**What the exercise asks**
Here are the records. Write out exactly the lines between the one holding "Terno 4: [539,409,606,476]" and the one holding "Private portal.ods: [1389,768,1810,1113]", inclusive.

**Records supplied**

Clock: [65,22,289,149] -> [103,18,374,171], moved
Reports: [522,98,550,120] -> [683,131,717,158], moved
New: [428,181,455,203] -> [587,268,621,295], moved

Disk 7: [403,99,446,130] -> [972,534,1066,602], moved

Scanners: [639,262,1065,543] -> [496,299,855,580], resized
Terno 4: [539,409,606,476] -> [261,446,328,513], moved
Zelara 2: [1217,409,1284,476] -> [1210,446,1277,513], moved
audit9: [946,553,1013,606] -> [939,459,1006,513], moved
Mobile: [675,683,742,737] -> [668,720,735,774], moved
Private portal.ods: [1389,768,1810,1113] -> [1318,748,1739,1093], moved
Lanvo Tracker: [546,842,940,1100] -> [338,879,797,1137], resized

**Written answer**
Terno 4: [539,409,606,476] -> [261,446,328,513], moved
Zelara 2: [1217,409,1284,476] -> [1210,446,1277,513], moved
audit9: [946,553,1013,606] -> [939,459,1006,513], moved
Mobile: [675,683,742,737] -> [668,720,735,774], moved
Private portal.ods: [1389,768,1810,1113] -> [1318,748,1739,1093], moved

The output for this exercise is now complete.